**Problem to solve**:
Unless it is a picture, every line from the start of the entries through the line with "(521, 344) = (256, 488): green lamp -> none" must be retyped exactly.

============

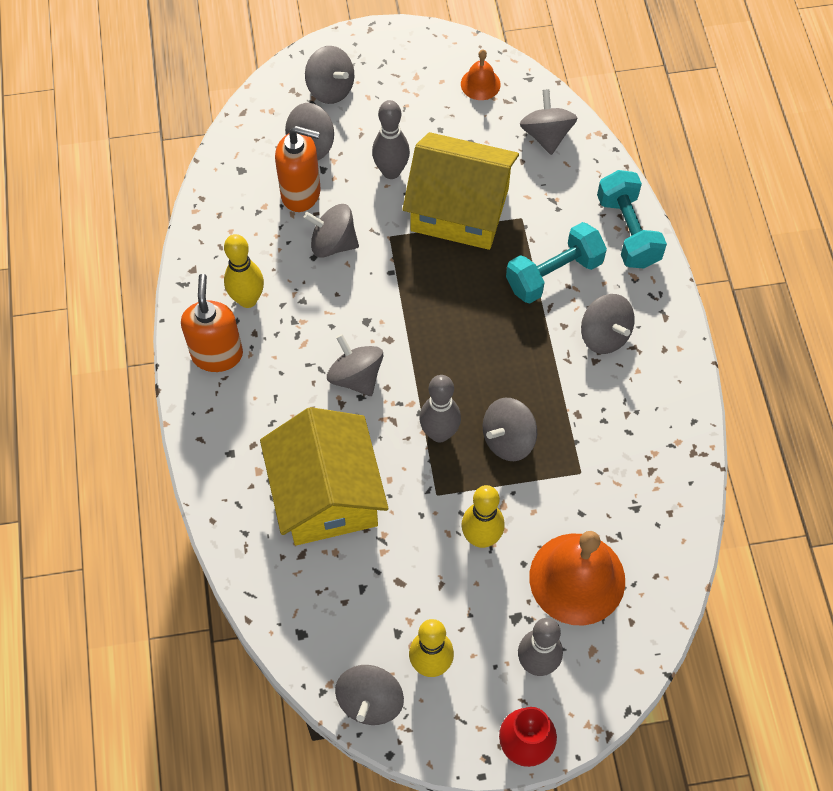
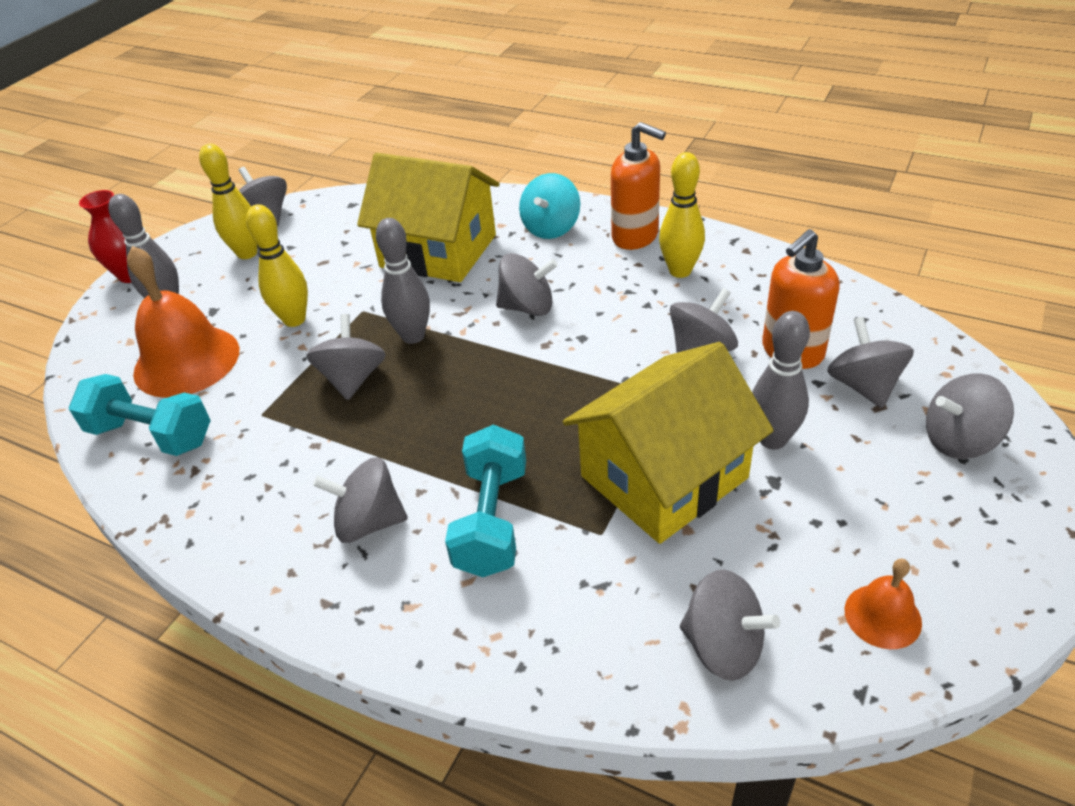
camera: 130 degrees right, 20 degrees down
(241, 426) = (551, 228): none -> turquoise spinning top
(628, 231) = (479, 645): turquoise dumbbell -> turquoise dumbbell (152, 435)

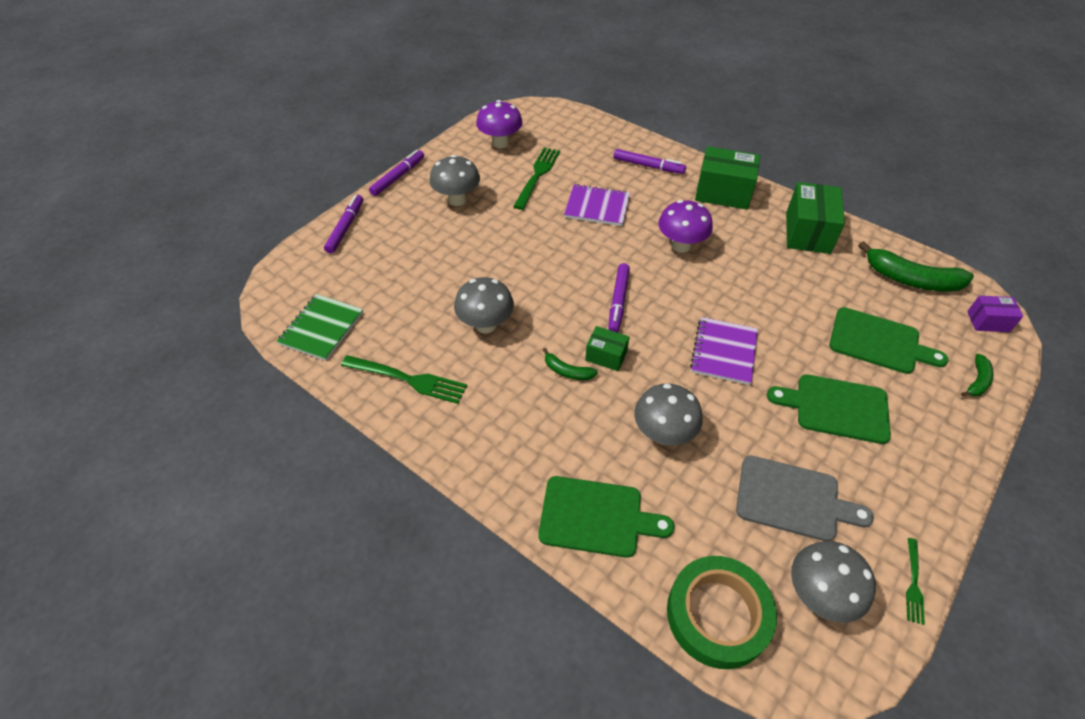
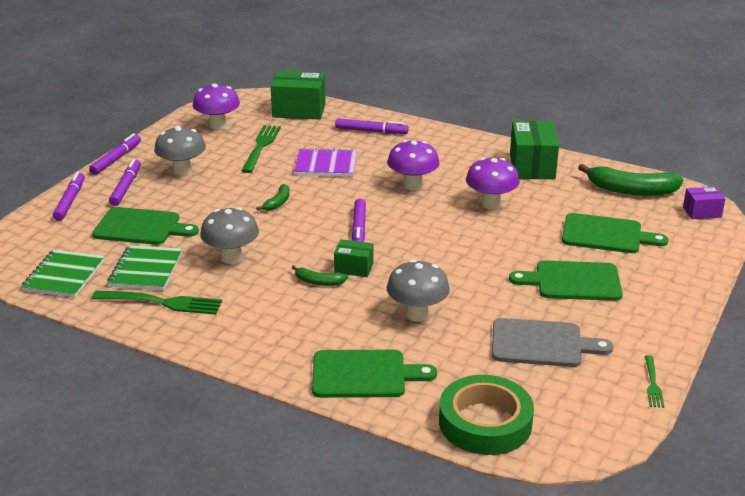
camera: 10 degrees left, 20 degrees down
(400, 215) = (126, 187): none -> purple marker
(400, 331) = (146, 270): none -> green notebook
(405, 271) = (141, 227): none -> green cutting board
(723, 193) = (447, 145): green box -> green box (299, 110)
(723, 352) = (465, 255): purple notebook -> none
(758, 281) = (490, 204): none -> purple mushroom
(818, 595) = (572, 400): grey mushroom -> none
(977, 381) = (695, 252): green banana -> green banana (278, 202)

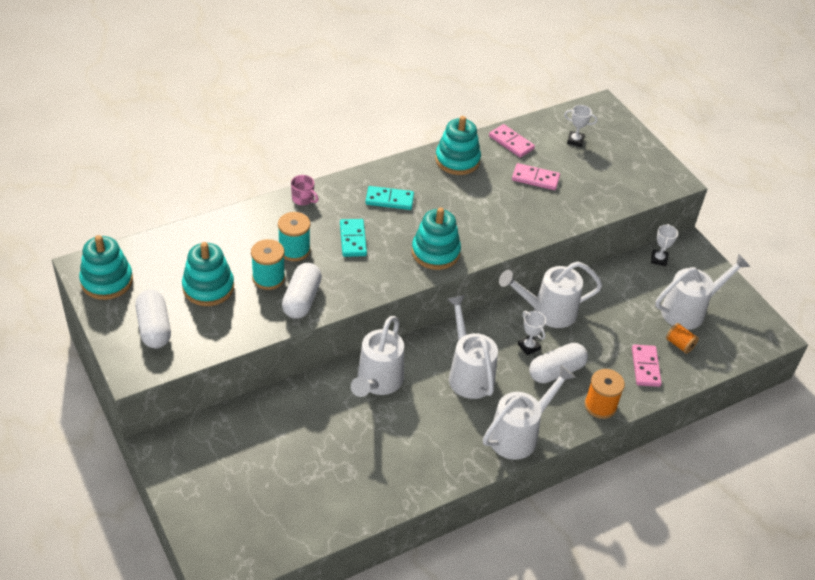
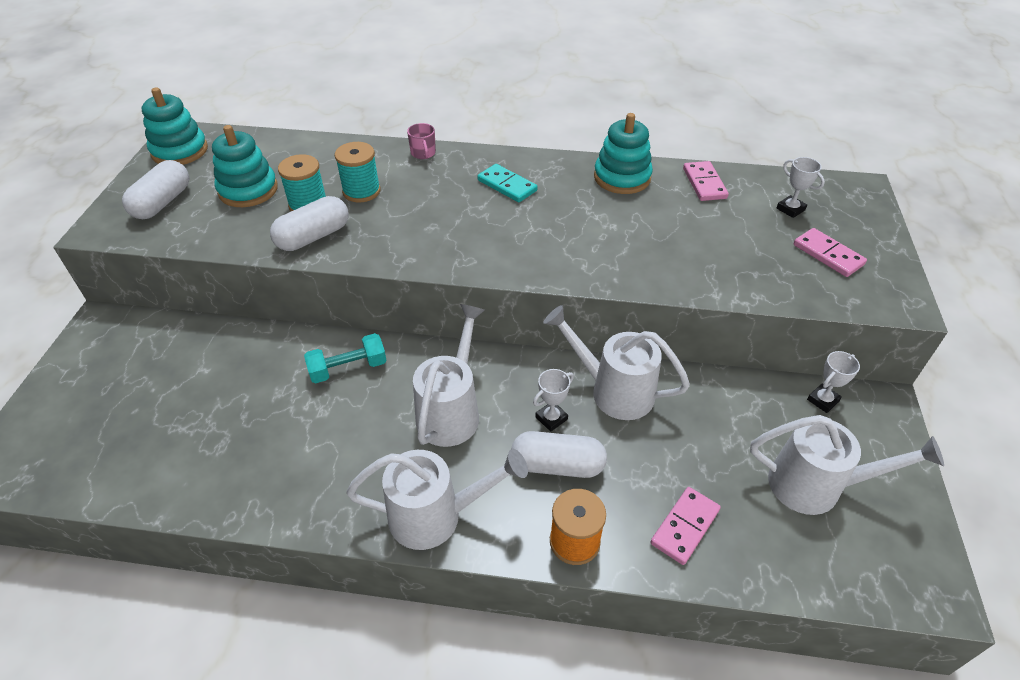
camera: 40 degrees right, 0 degrees up
(353, 239) = (428, 205): turquoise domino -> none
(377, 382) = (348, 368): white watering can -> turquoise dumbbell
(435, 252) = (500, 253): turquoise stacking toy -> none
(529, 346) = (551, 418): white trophy -> white trophy turned 45 degrees clockwise
(535, 178) = (698, 228): pink domino -> pink domino (828, 255)
(679, 344) = (763, 524): orange spool -> none

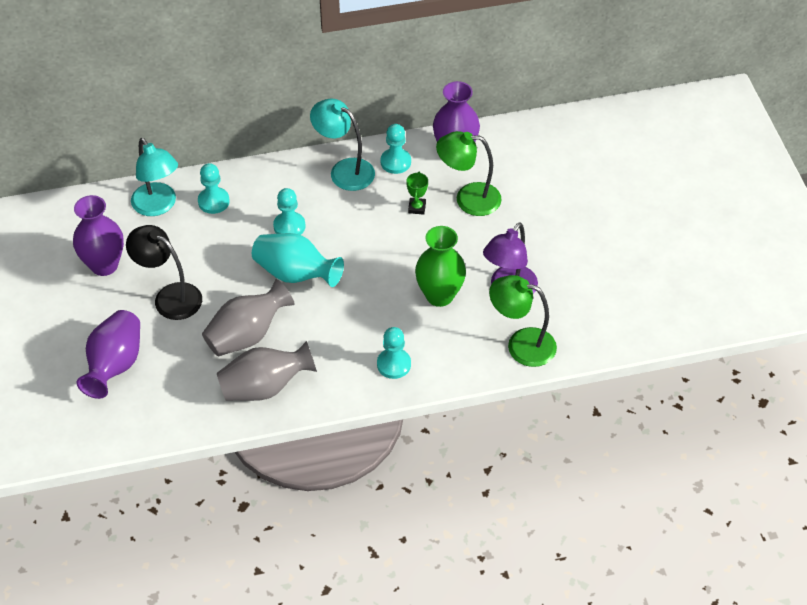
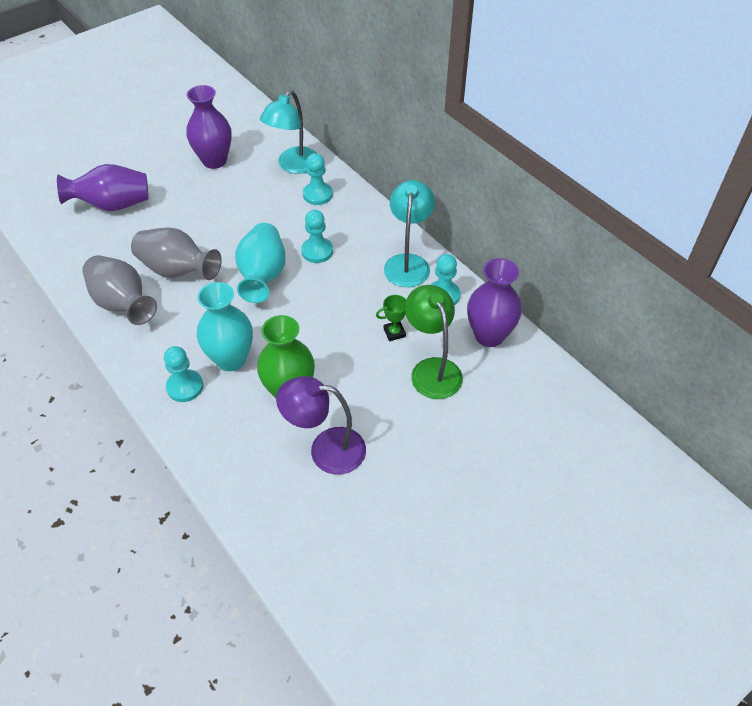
camera: 65 degrees right, 0 degrees up
(170, 297) = (199, 208): black lamp -> none
(381, 324) = (231, 359): none -> turquoise vase
(521, 344) = (256, 488): green lamp -> none

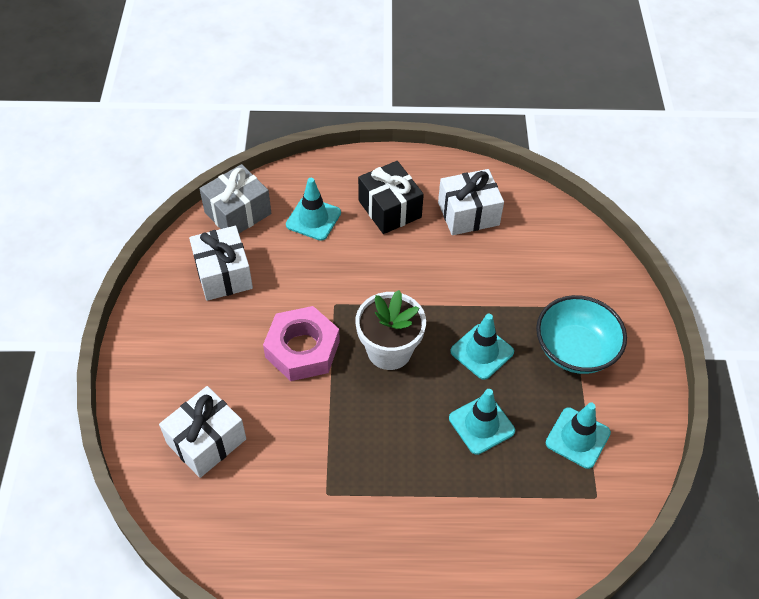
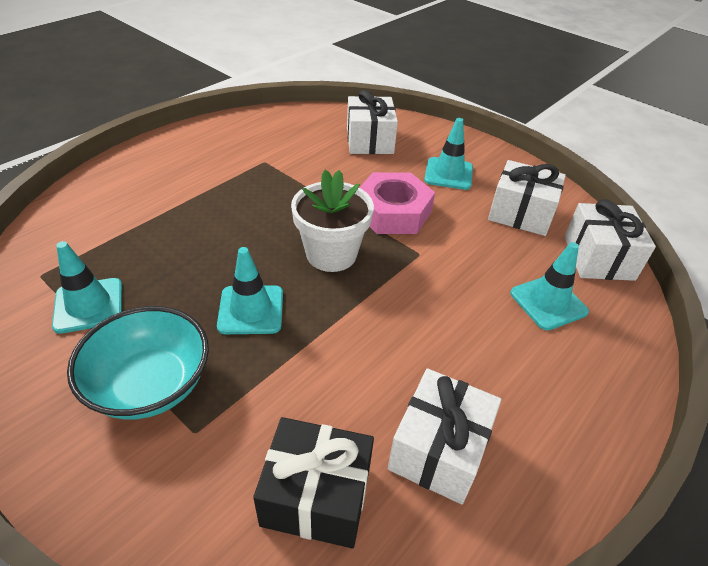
camera: 130 degrees right, 10 degrees down
(238, 213) = (598, 258): grey gift -> white gift
(389, 209) = (514, 374): black gift -> black gift (316, 496)
(481, 424) = (193, 258): turquoise traffic cone -> turquoise traffic cone (448, 174)

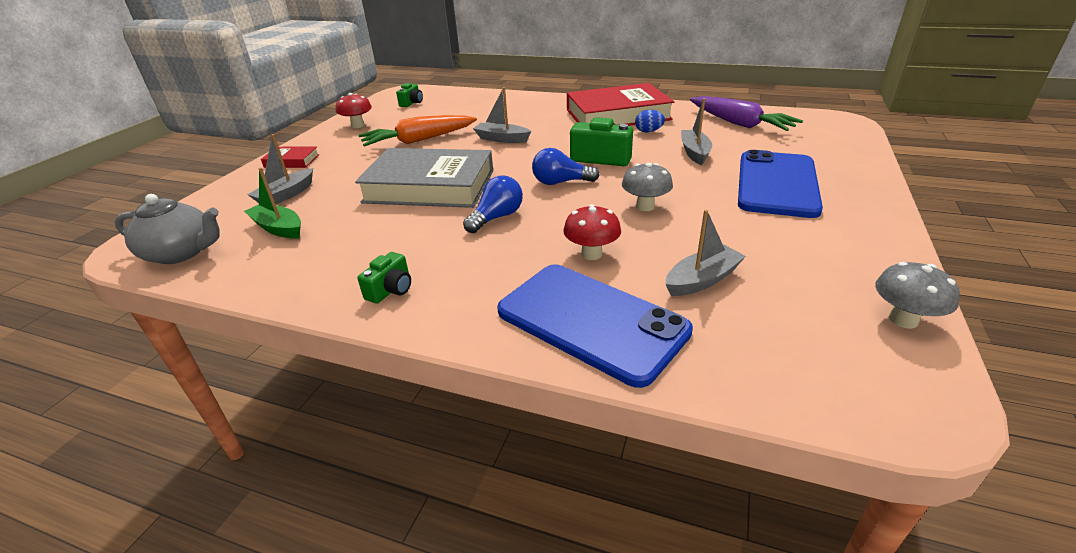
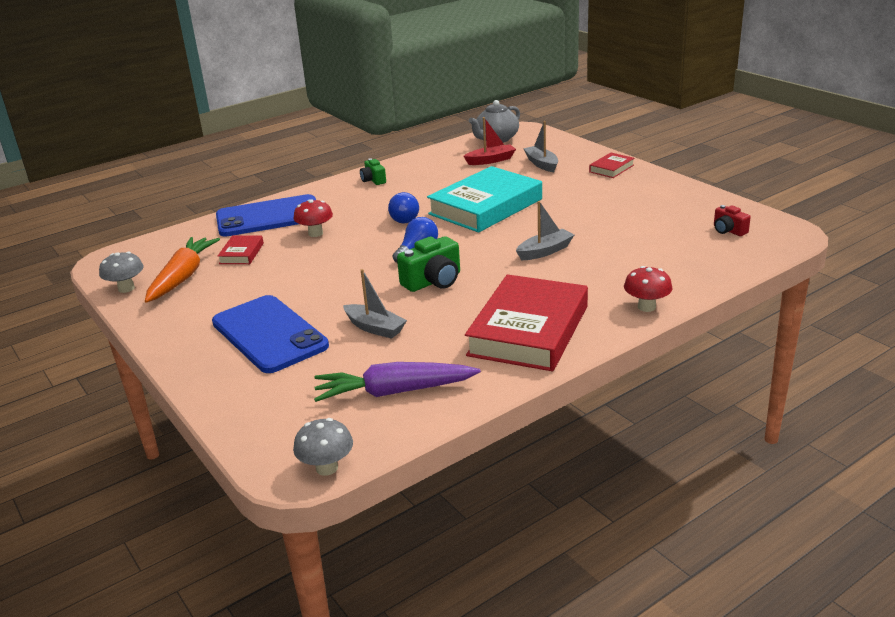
camera: 125 degrees right, 5 degrees down
(278, 228) = (491, 160): green boat -> red boat
(358, 125) = (676, 198): red mushroom -> red mushroom (646, 307)
(411, 103) = (728, 230): green camera -> red camera
(418, 140) = (594, 217): orange carrot -> orange carrot (183, 277)
(430, 186) = (486, 207): grey book -> turquoise book
(645, 206) = (333, 268): grey mushroom -> grey mushroom (327, 468)
(648, 131) = (456, 328): blue egg -> none
(702, 280) = (241, 253): grey boat -> red book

============

**Result of this exercise**:
camera: 130 degrees right, 20 degrees down
(241, 426) = (551, 228): none -> turquoise spinning top
(628, 231) = (479, 645): turquoise dumbbell -> turquoise dumbbell (152, 435)

camera: 10 degrees left, 20 degrees down
(400, 215) = (126, 187): none -> purple marker
(400, 331) = (146, 270): none -> green notebook
(405, 271) = (141, 227): none -> green cutting board
(723, 193) = (447, 145): green box -> green box (299, 110)
(723, 352) = (465, 255): purple notebook -> none
(758, 281) = (490, 204): none -> purple mushroom
(818, 595) = (572, 400): grey mushroom -> none
(977, 381) = (695, 252): green banana -> green banana (278, 202)

camera: 40 degrees right, 0 degrees up
(353, 239) = (428, 205): turquoise domino -> none
(377, 382) = (348, 368): white watering can -> turquoise dumbbell
(435, 252) = (500, 253): turquoise stacking toy -> none
(529, 346) = (551, 418): white trophy -> white trophy turned 45 degrees clockwise
(535, 178) = (698, 228): pink domino -> pink domino (828, 255)
(679, 344) = (763, 524): orange spool -> none

camera: 65 degrees right, 0 degrees up
(170, 297) = (199, 208): black lamp -> none
(381, 324) = (231, 359): none -> turquoise vase
(521, 344) = (256, 488): green lamp -> none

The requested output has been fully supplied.